**WORK ORDER:**
In this exercise, return the whole listing exactly, excluding any images.

**PROVIDED DATA:**
--- START ---
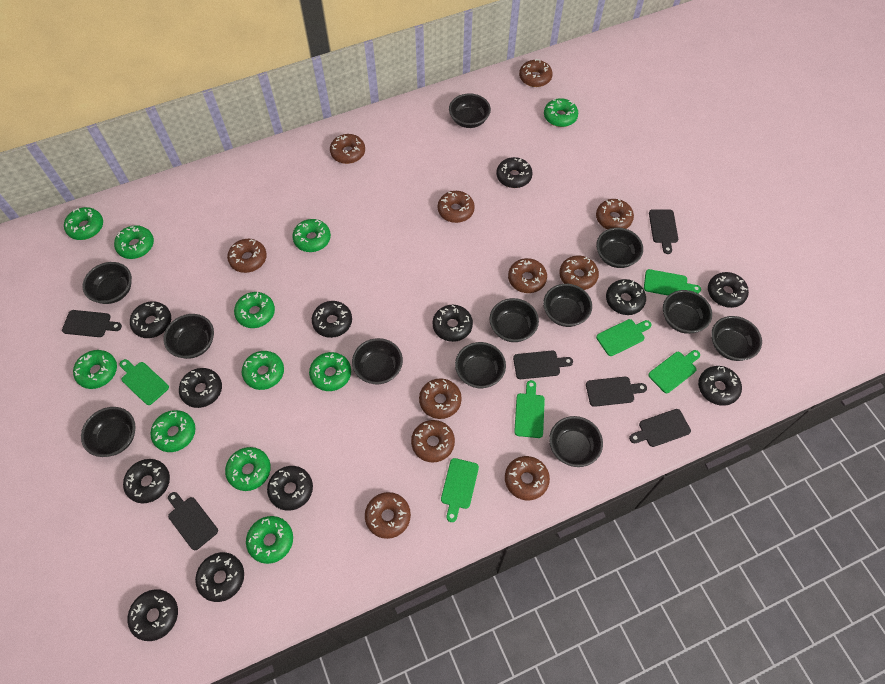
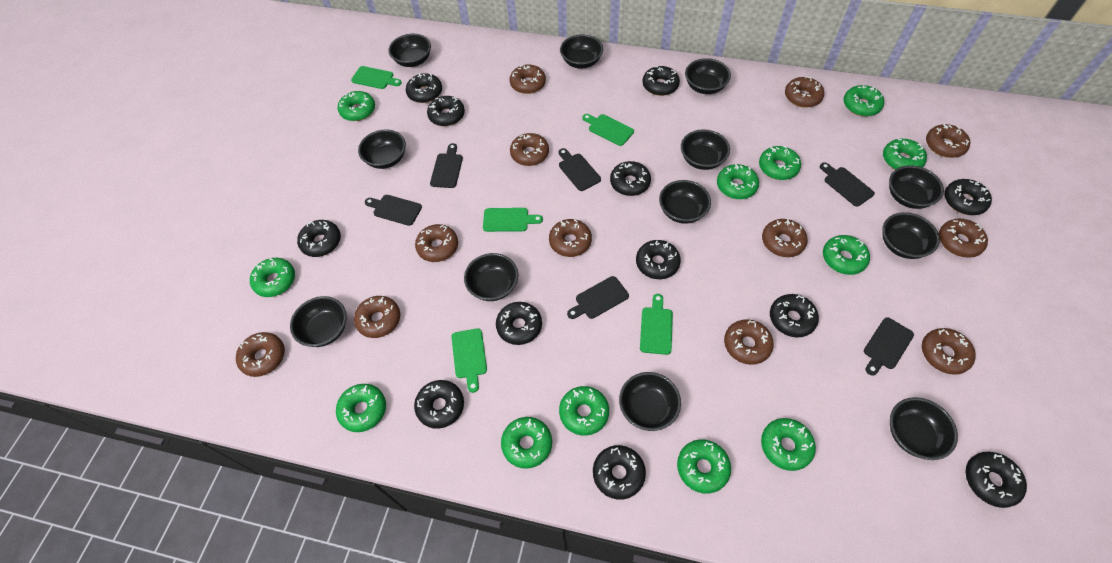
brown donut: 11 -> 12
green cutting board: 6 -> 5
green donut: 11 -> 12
--- END ---
**RESULT OF THIS TASK:**
brown donut: 11 -> 12
green cutting board: 6 -> 5
green donut: 11 -> 12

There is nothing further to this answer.